[Data listing — start]
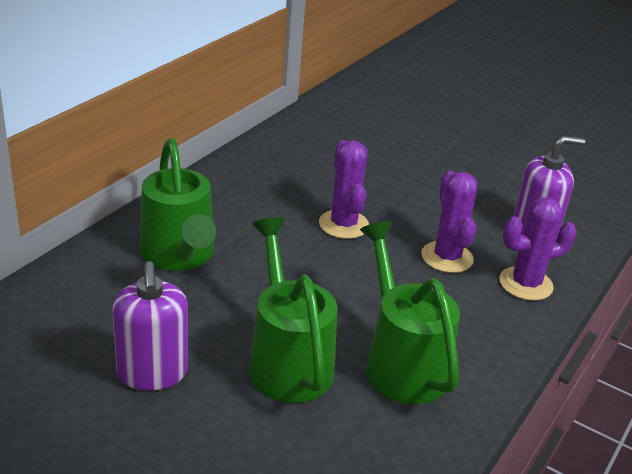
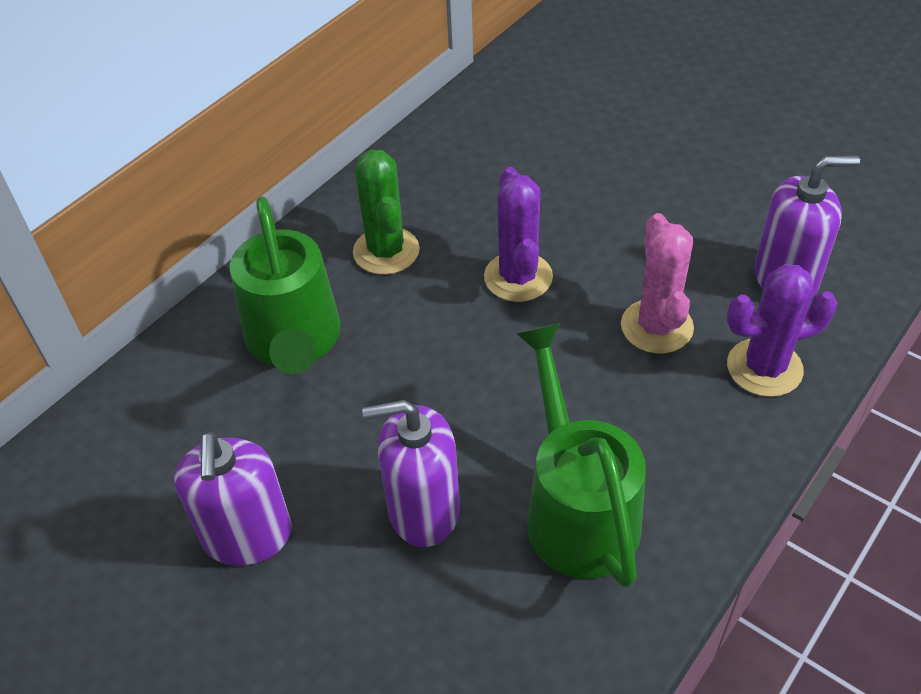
camera: 10 degrees right, 15 degrees up
(244, 205) = (386, 251): none -> green cactus
(287, 360) = (423, 510): green watering can -> purple soap dispenser
(447, 257) = (656, 326): purple cactus -> pink cactus

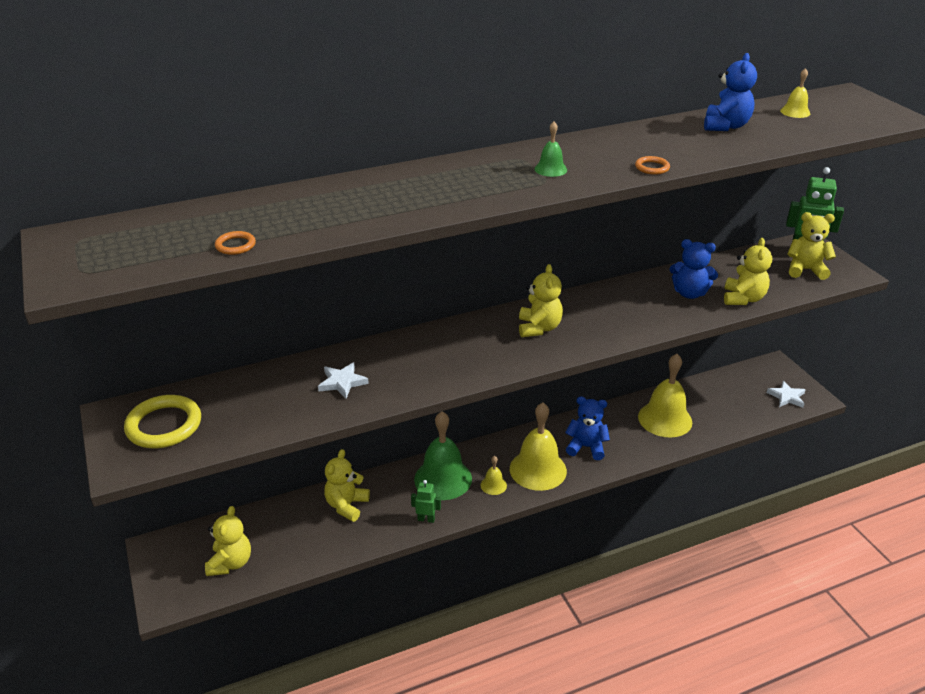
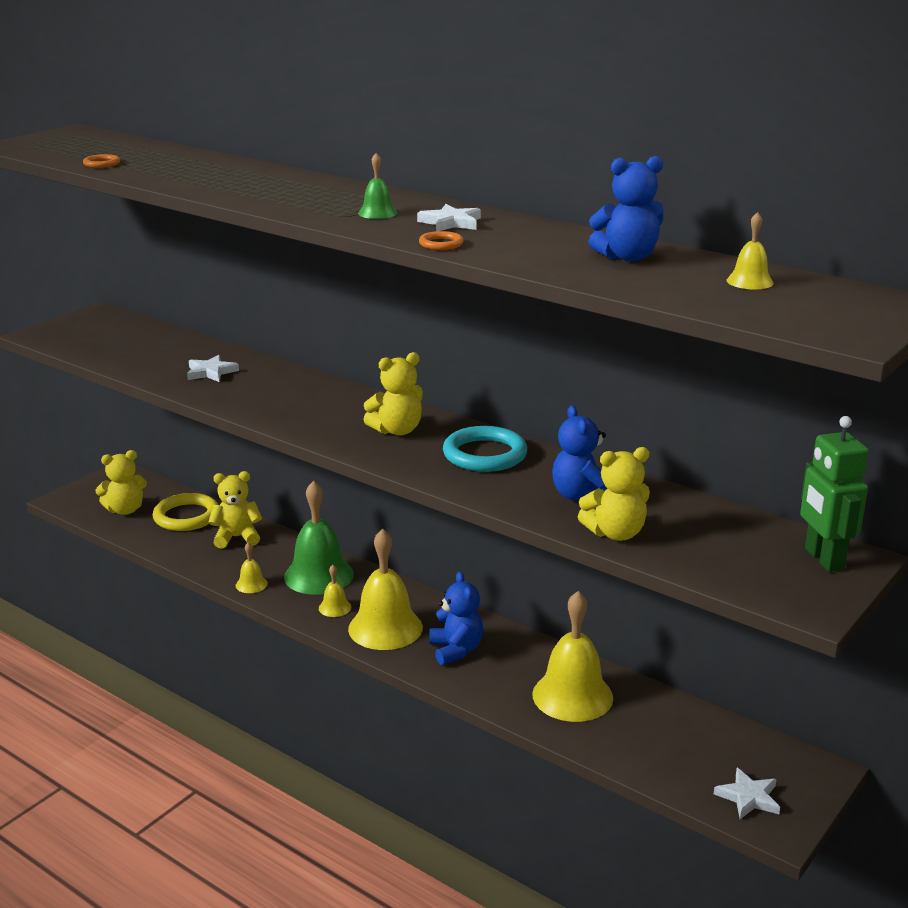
camera: 60 degrees right, 10 degrees down
(164, 425) = (96, 331): yellow ring -> yellow ring (186, 516)
(426, 519) = (251, 584): green robot -> yellow bell
(601, 153) = (451, 223): none -> white star
(605, 307) = (484, 454): none -> turquoise ring
(805, 270) = (764, 567): yellow teddy bear -> none

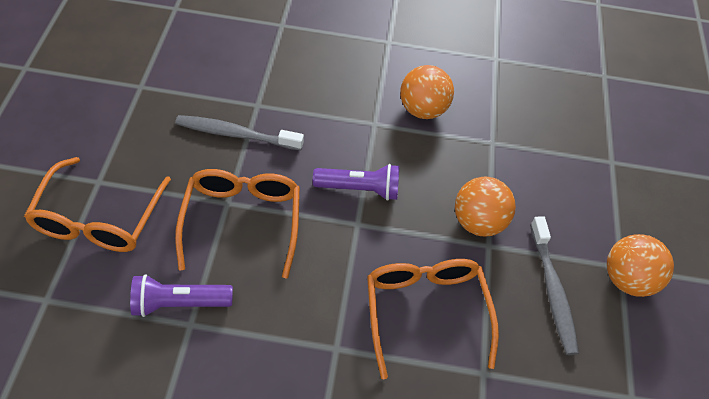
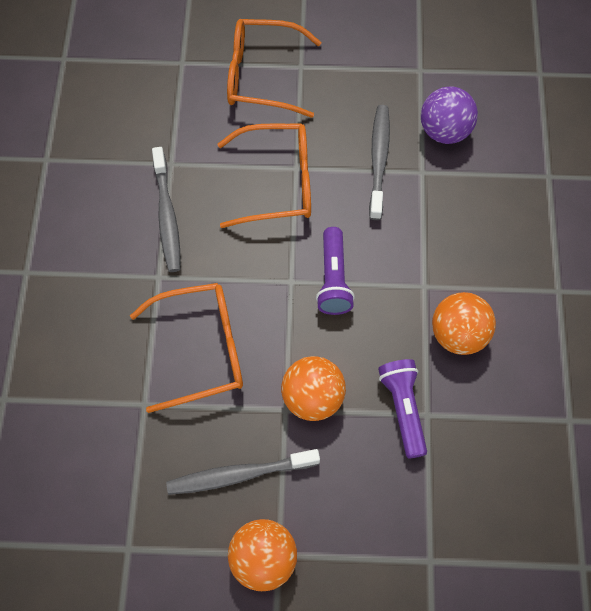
camera: 90 degrees right, 10 degrees up
(179, 303) = (188, 151): purple flashlight -> purple flashlight (403, 409)
(217, 81) = (444, 131): none -> purple ball
(260, 333) = (167, 216): none -> grey toothbrush

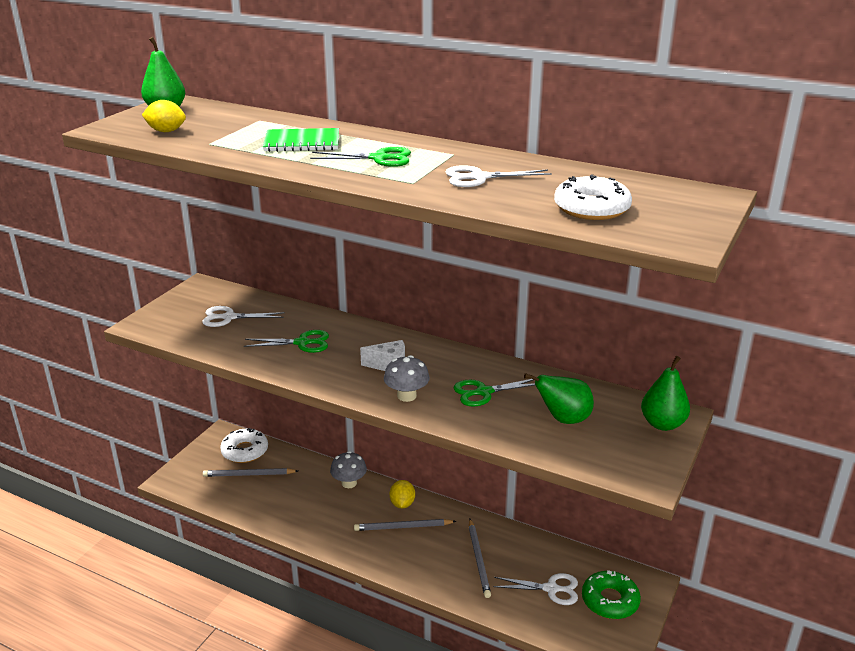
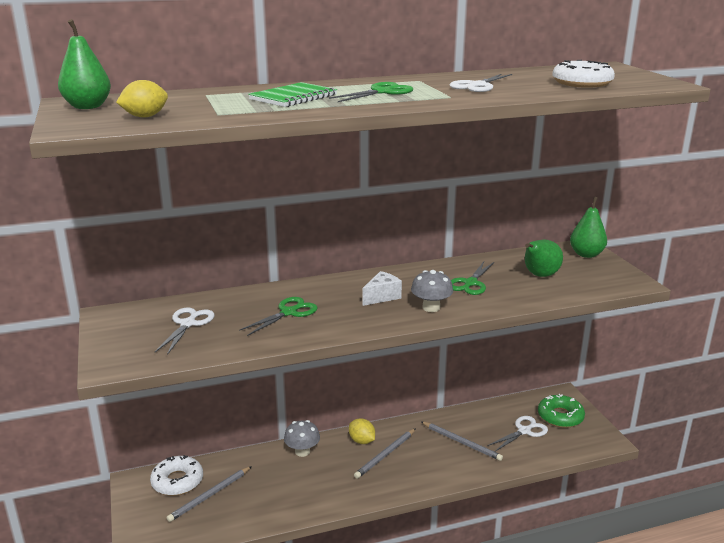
camera: 45 degrees left, 5 degrees down
(229, 317) = (188, 324): white scissors -> white scissors turned 150 degrees clockwise

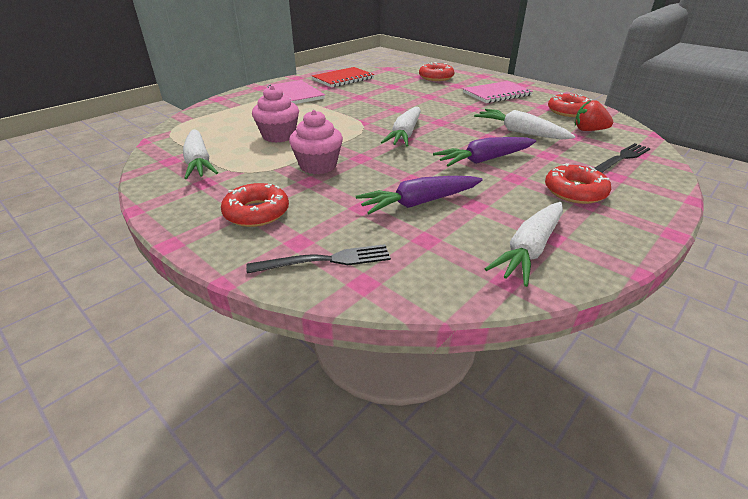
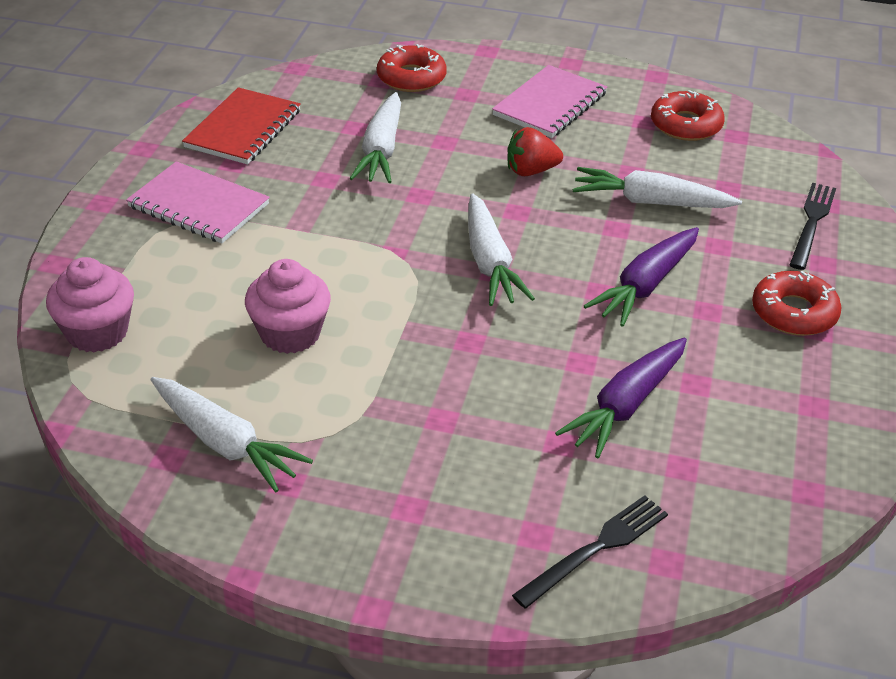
camera: 30 degrees left, 5 degrees up
(256, 212) = (430, 508): red donut -> none
(318, 166) = (424, 382): pink cupcake -> pink cupcake (97, 332)
(529, 249) = (803, 436): white carrot -> white carrot (381, 150)
(588, 130) = (739, 167): red strawberry -> red strawberry (531, 171)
[Data listing — finish]
### Exercise:
Return each record above as it stands. Pictures stay out.

### Solution for this task:
camera: 10 degrees right, 15 degrees up
(244, 205) = (386, 251): none -> green cactus
(287, 360) = (423, 510): green watering can -> purple soap dispenser
(447, 257) = (656, 326): purple cactus -> pink cactus

camera: 60 degrees right, 10 degrees down
(164, 425) = (96, 331): yellow ring -> yellow ring (186, 516)
(426, 519) = (251, 584): green robot -> yellow bell
(601, 153) = (451, 223): none -> white star
(605, 307) = (484, 454): none -> turquoise ring
(805, 270) = (764, 567): yellow teddy bear -> none

camera: 90 degrees right, 10 degrees up
(179, 303) = (188, 151): purple flashlight -> purple flashlight (403, 409)
(217, 81) = (444, 131): none -> purple ball
(260, 333) = (167, 216): none -> grey toothbrush

camera: 45 degrees left, 5 degrees down
(229, 317) = (188, 324): white scissors -> white scissors turned 150 degrees clockwise

camera: 30 degrees left, 5 degrees up
(256, 212) = (430, 508): red donut -> none
(318, 166) = (424, 382): pink cupcake -> pink cupcake (97, 332)
(529, 249) = (803, 436): white carrot -> white carrot (381, 150)
(588, 130) = (739, 167): red strawberry -> red strawberry (531, 171)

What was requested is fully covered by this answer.